__Dataset extract__

☆ ☆ ☆ ☆ ☆

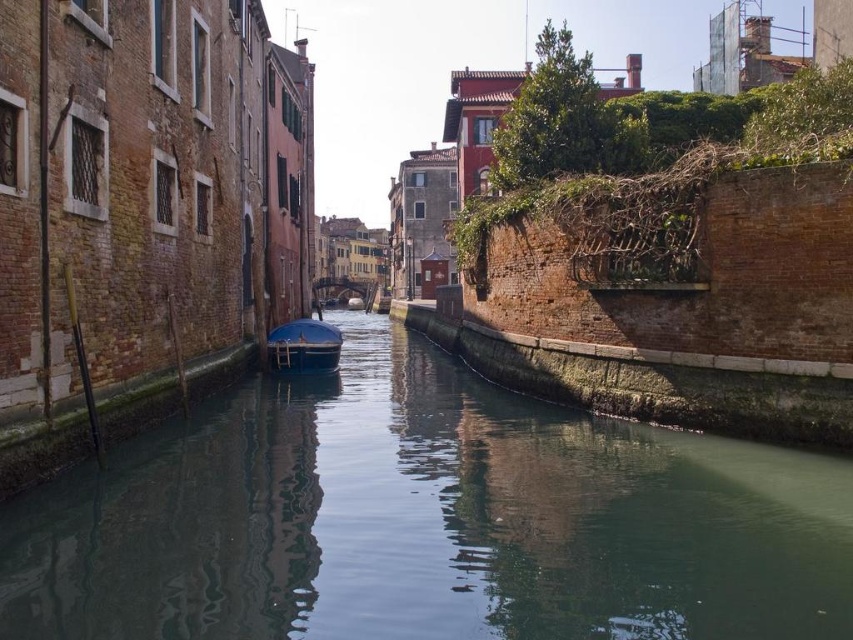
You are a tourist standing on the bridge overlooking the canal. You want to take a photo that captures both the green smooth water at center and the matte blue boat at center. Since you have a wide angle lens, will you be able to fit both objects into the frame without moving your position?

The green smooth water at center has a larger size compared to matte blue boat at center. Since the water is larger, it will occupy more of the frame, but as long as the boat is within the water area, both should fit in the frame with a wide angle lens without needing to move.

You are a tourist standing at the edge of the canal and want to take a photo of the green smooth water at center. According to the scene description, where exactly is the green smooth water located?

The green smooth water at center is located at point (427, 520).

☆ ☆ ☆ ☆ ☆

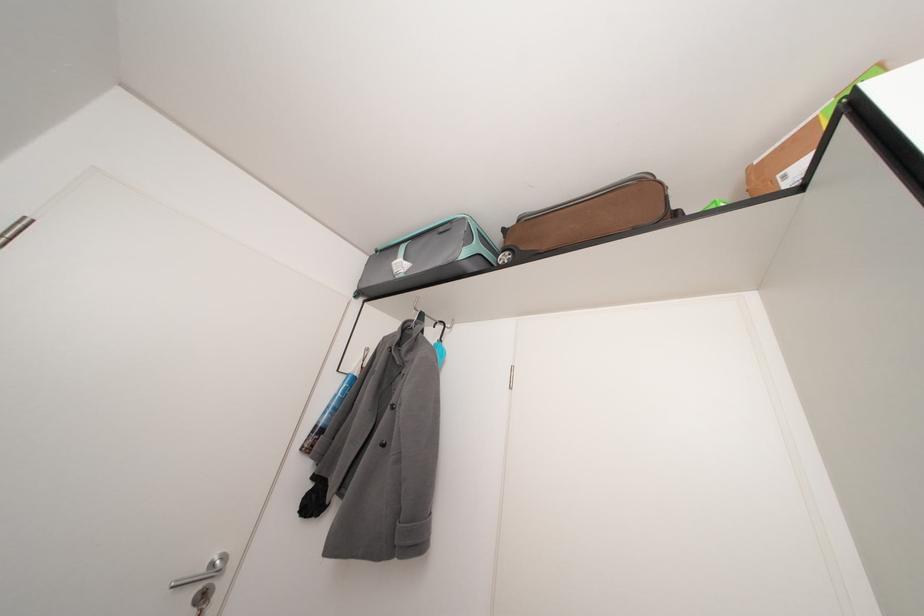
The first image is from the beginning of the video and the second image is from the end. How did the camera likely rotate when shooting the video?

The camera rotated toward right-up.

☆ ☆ ☆ ☆ ☆

__Task to carry out__
Reproduce the lines of the records verbatim, from the line with "The first image" to the line with "The camera rotated toward right-up.", both included.

__Correct response__
The first image is from the beginning of the video and the second image is from the end. How did the camera likely rotate when shooting the video?

The camera rotated toward right-up.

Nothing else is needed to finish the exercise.